_Task material_.
--- START ---

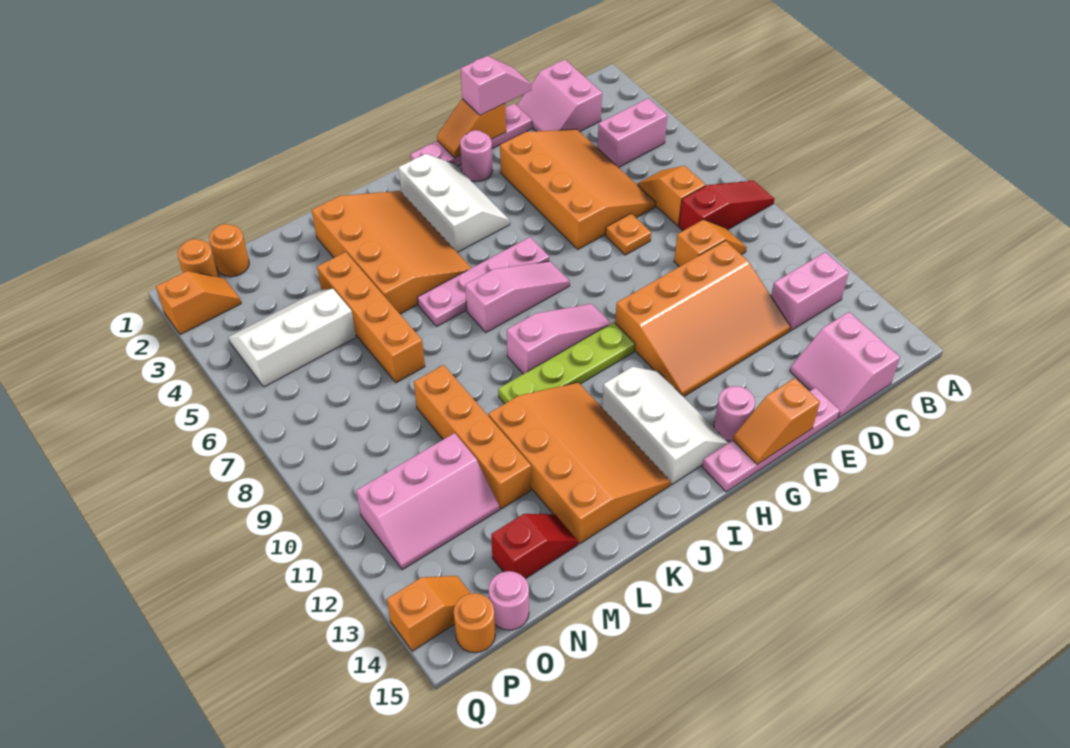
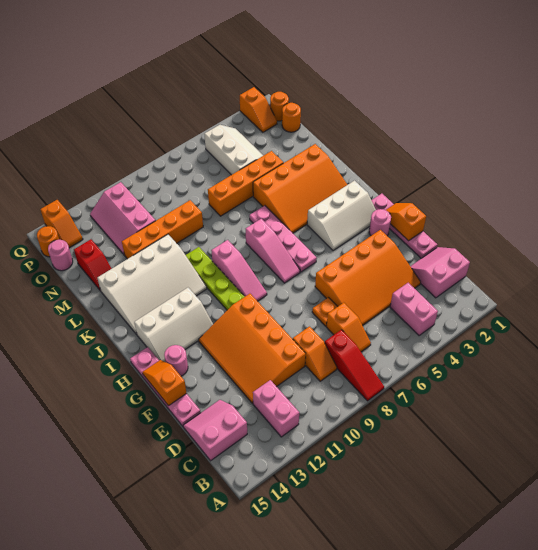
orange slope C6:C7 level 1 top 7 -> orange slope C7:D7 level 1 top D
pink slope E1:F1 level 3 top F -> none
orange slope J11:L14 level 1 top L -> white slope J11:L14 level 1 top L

--- END ---
--- START ---

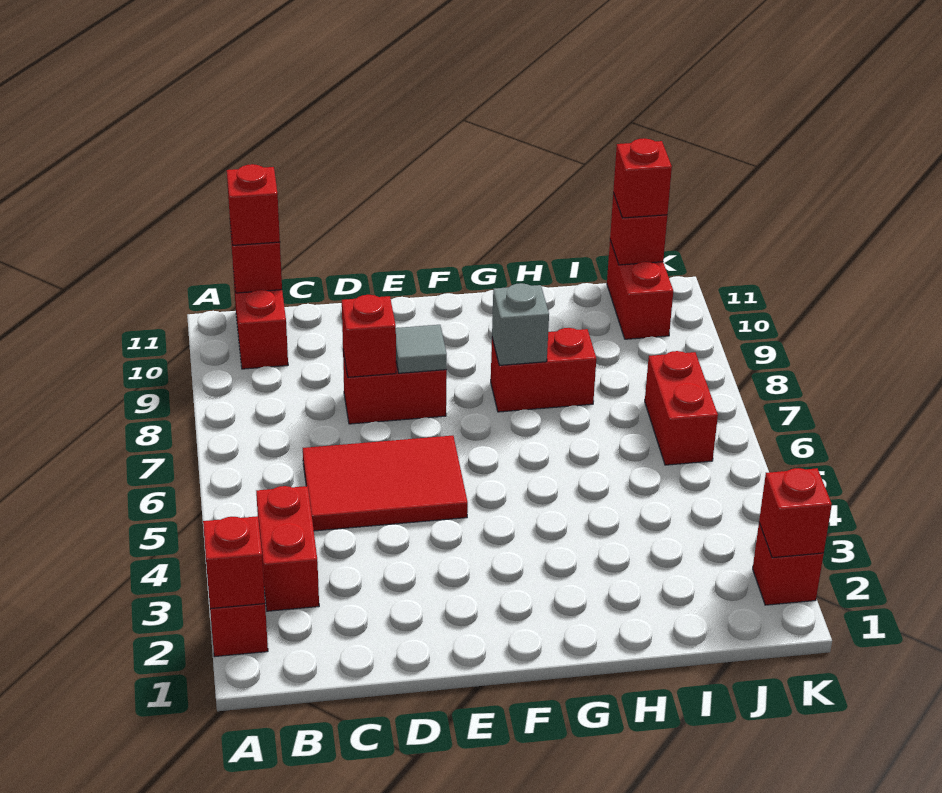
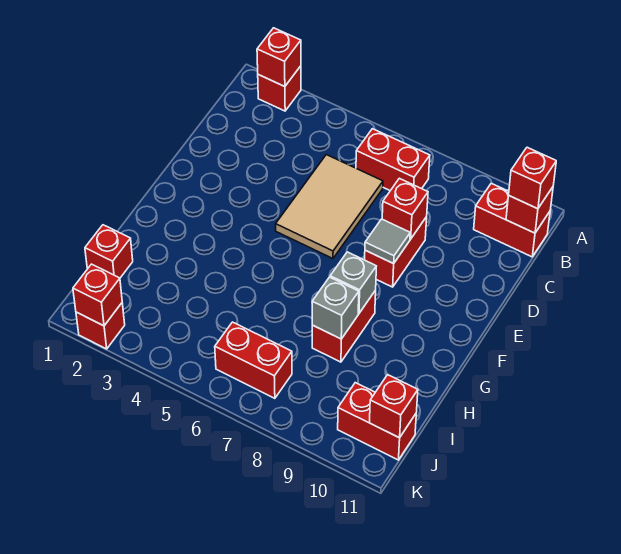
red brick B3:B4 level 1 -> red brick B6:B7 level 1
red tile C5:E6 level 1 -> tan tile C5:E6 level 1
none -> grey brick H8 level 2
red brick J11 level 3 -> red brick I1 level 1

--- END ---

_Required work_. In the listing above, locate the line with "pink slope E1:F1 level 3 top F -> none" and the line with "orange slope J11:L14", then extract exactly those lines and every line between them, and nothing more.

_Your response_.
pink slope E1:F1 level 3 top F -> none
orange slope J11:L14 level 1 top L -> white slope J11:L14 level 1 top L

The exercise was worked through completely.